===== DATA

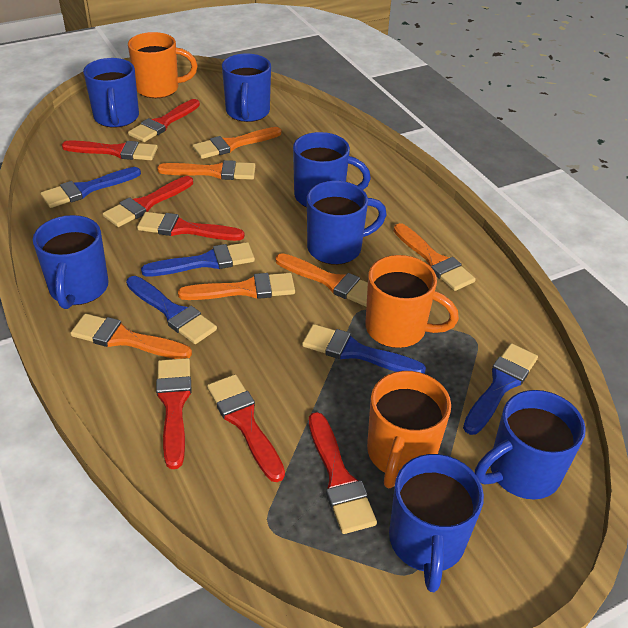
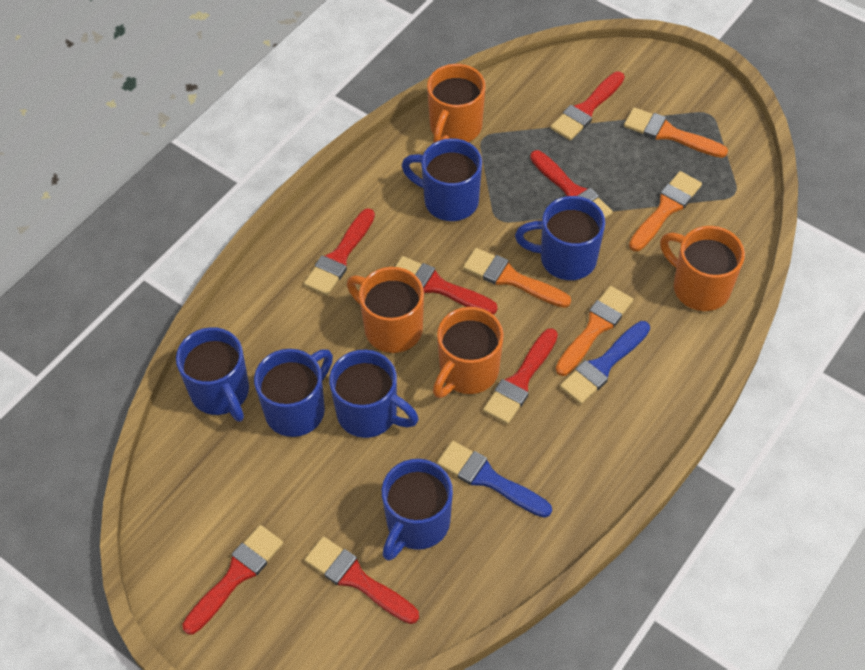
blue brush: 5 -> 2
blue mug: 7 -> 6
orange brush: 6 -> 4
orange mug: 3 -> 4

==========

* _ACTIVITY_: The data above are to be repeated word for word, with any pictures left out.

* _TASK OUTPUT_:
blue brush: 5 -> 2
blue mug: 7 -> 6
orange brush: 6 -> 4
orange mug: 3 -> 4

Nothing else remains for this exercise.